--- START ---

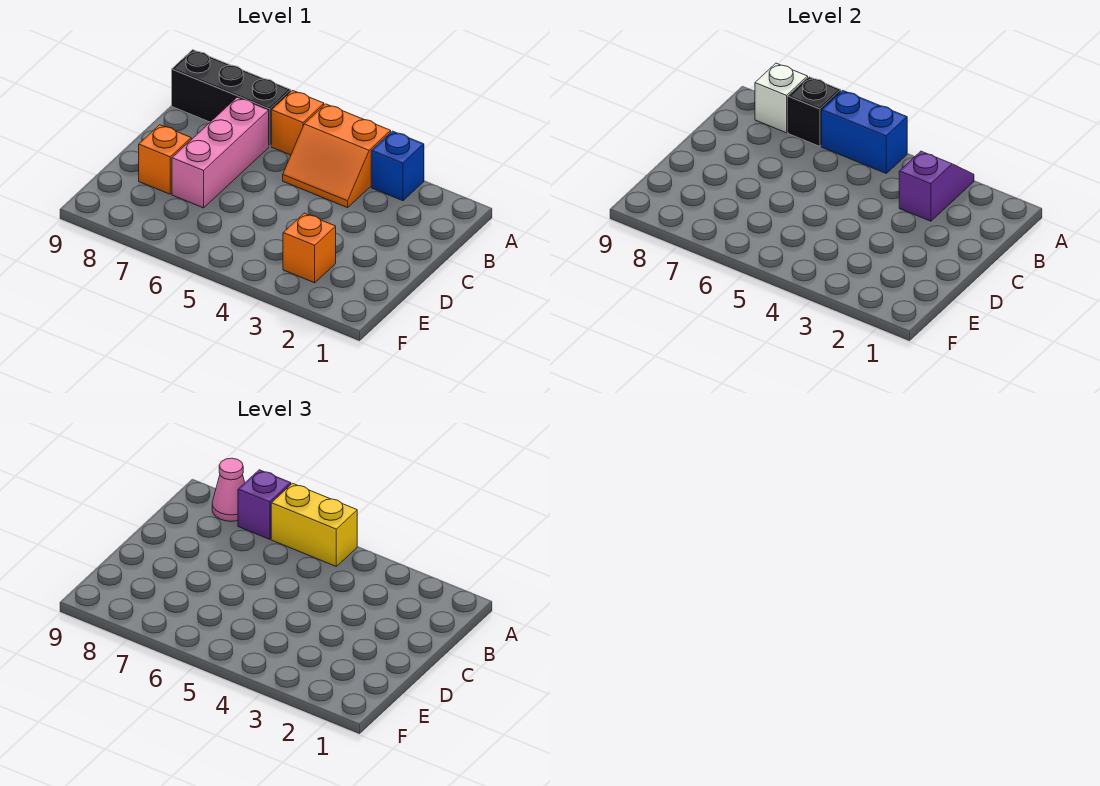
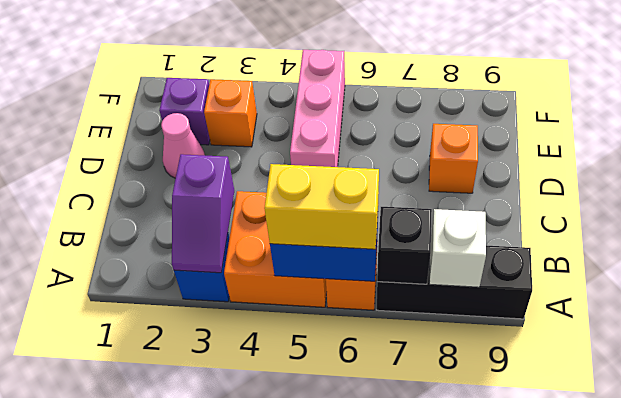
orange slope A4:B5 level 1 top A -> orange brick A4:B5 level 1
purple brick A7 level 3 -> purple brick E2 level 1
pink cone A8 level 3 -> pink cone D2 level 1
pink brick B7:D7 level 1 -> pink brick D5:F5 level 1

--- END ---

◆ Work item ◆
Return, word for word, each line from the one that contains "pink cone A8 level 3 -> pink cone D2 level 1" through the end of the listing above.

◆ Written response ◆
pink cone A8 level 3 -> pink cone D2 level 1
pink brick B7:D7 level 1 -> pink brick D5:F5 level 1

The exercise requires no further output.